** Opening Input records block **
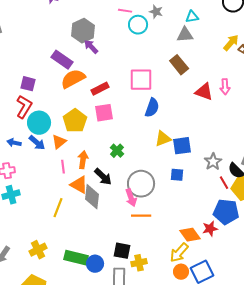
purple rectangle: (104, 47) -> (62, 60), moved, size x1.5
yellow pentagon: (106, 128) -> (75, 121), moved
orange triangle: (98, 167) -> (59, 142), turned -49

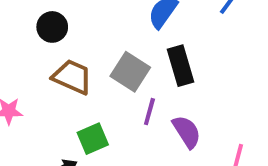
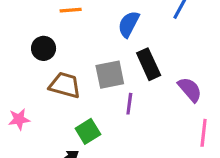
gray square: (130, 72) -> (110, 75), turned -36
purple semicircle: (187, 132) -> (190, 90), moved

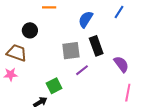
brown trapezoid: (65, 85) -> (17, 53), moved
purple line: (129, 104) -> (82, 70), turned 40

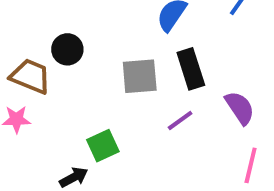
black circle: (30, 30) -> (67, 49), moved
purple line: (82, 70) -> (180, 120), moved

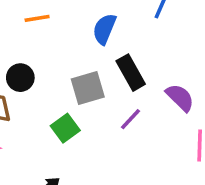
green square: (103, 146) -> (65, 128), moved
** Closing Input records block **
*Work request*. Each record must be quoted in full and exactly. Do not include the pictures.

*Solved problem*.
purple rectangle: (104, 47) -> (62, 60), moved, size x1.5
yellow pentagon: (106, 128) -> (75, 121), moved
orange triangle: (98, 167) -> (59, 142), turned -49

gray square: (130, 72) -> (110, 75), turned -36
purple semicircle: (187, 132) -> (190, 90), moved

brown trapezoid: (65, 85) -> (17, 53), moved
purple line: (129, 104) -> (82, 70), turned 40

black circle: (30, 30) -> (67, 49), moved
purple line: (82, 70) -> (180, 120), moved

green square: (103, 146) -> (65, 128), moved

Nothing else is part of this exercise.